[[ DATA PROVIDED open ]]

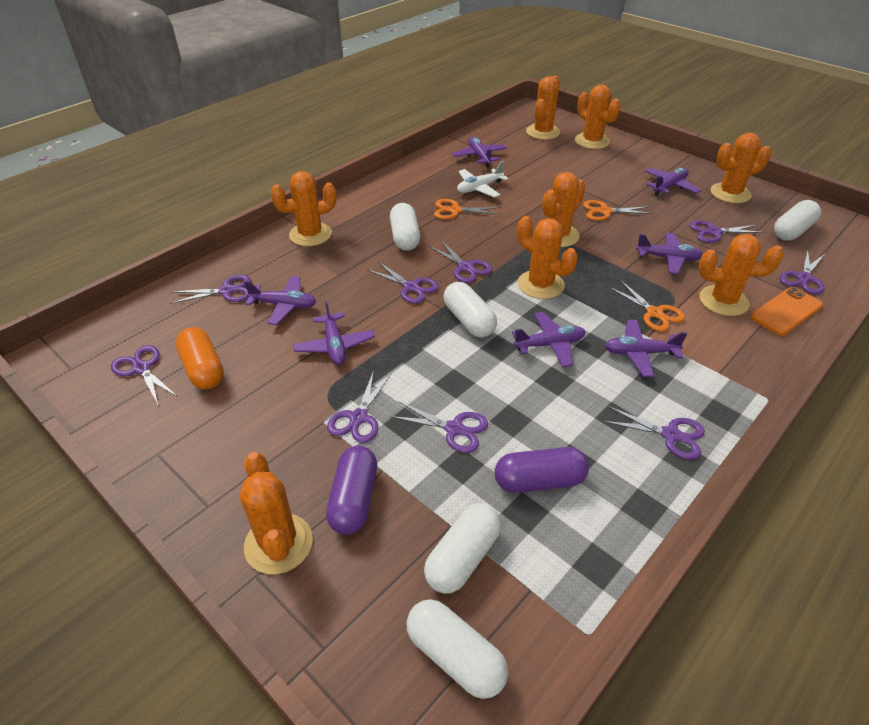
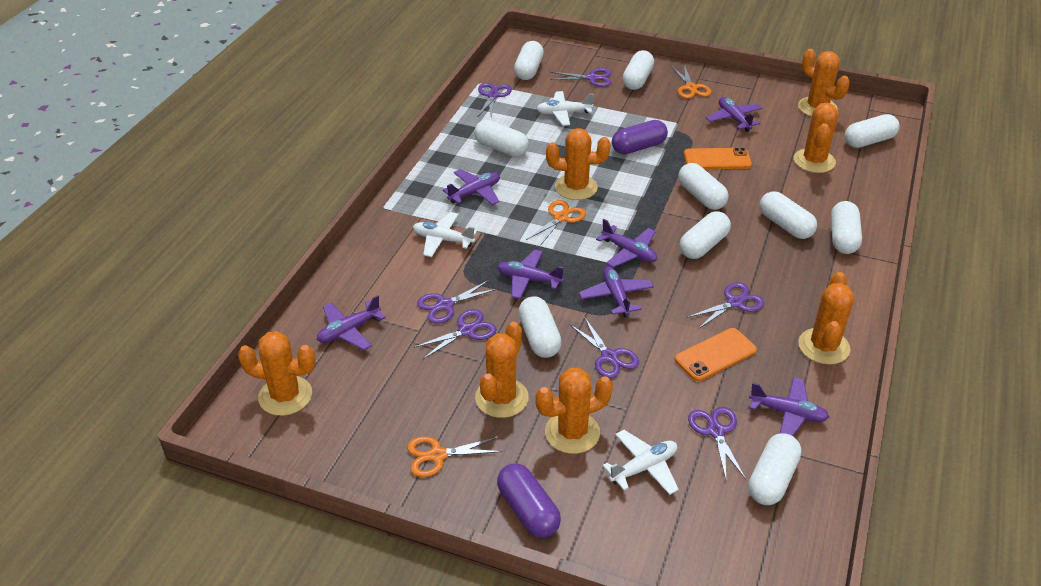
orange cactus: 8 -> 7
orange capsule: 1 -> 0
orange phone: 1 -> 2
purple scissors: 9 -> 7
white capsule: 5 -> 10
white plane: 1 -> 3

[[ DATA PROVIDED closed ]]

## TASK DIRECTIONS
Reproduce the records above exactly, excluding every picture.

## REPLY
orange cactus: 8 -> 7
orange capsule: 1 -> 0
orange phone: 1 -> 2
purple scissors: 9 -> 7
white capsule: 5 -> 10
white plane: 1 -> 3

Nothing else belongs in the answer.